What is needed: With the pictures left out, please return exactly the line holding "orange ring [875" and each following line until the entries end.

(Records from a dataset)
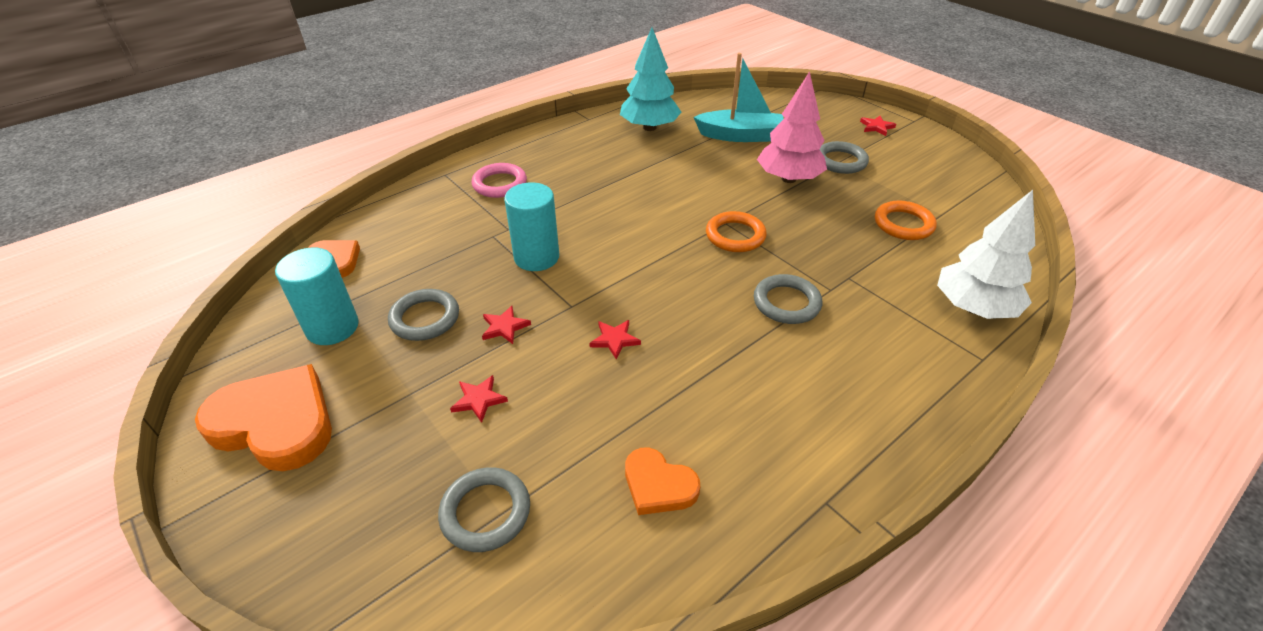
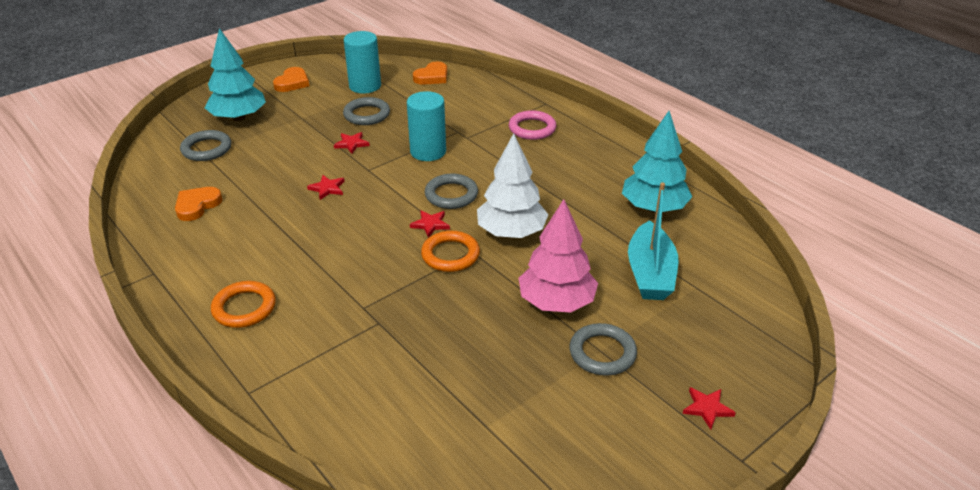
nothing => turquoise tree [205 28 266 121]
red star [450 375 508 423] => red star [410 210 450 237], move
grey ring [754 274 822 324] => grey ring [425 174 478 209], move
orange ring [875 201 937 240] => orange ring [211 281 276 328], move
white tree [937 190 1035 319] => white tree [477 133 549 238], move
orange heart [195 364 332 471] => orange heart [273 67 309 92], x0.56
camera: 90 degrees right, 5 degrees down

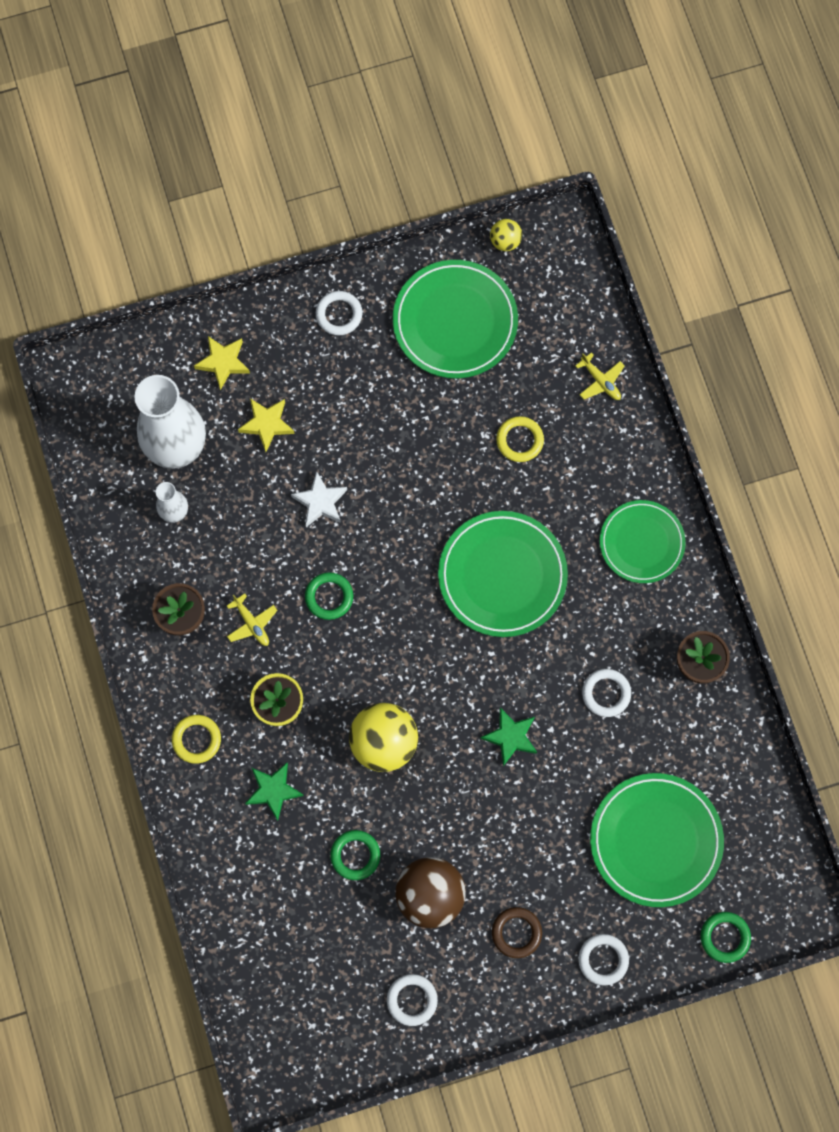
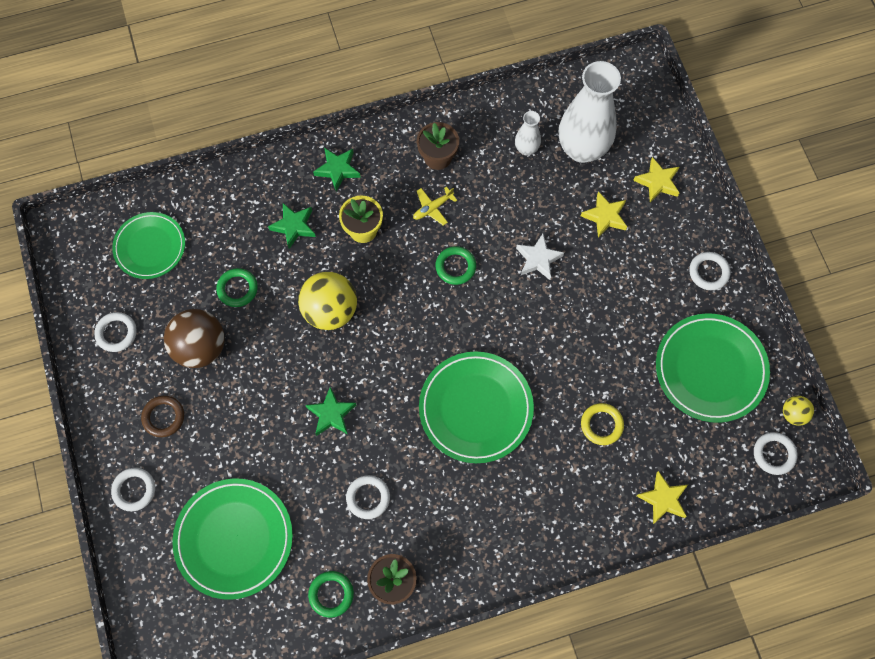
nothing => white ring [754 432 797 475]
green plate [600 500 685 583] => green plate [112 212 185 279], move
green ring [701 912 751 963] => green ring [308 571 354 618], move
yellow ring [172 715 221 764] => green star [313 148 361 191]
yellow plane [575 352 625 400] => yellow star [637 471 688 524]
camera: 90 degrees right, 5 degrees down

Solution to this task:
orange ring [875 201 937 240] => orange ring [211 281 276 328], move
white tree [937 190 1035 319] => white tree [477 133 549 238], move
orange heart [195 364 332 471] => orange heart [273 67 309 92], x0.56
camera: 90 degrees right, 5 degrees down

nothing => white ring [754 432 797 475]
green plate [600 500 685 583] => green plate [112 212 185 279], move
green ring [701 912 751 963] => green ring [308 571 354 618], move
yellow ring [172 715 221 764] => green star [313 148 361 191]
yellow plane [575 352 625 400] => yellow star [637 471 688 524]
camera: 90 degrees right, 5 degrees down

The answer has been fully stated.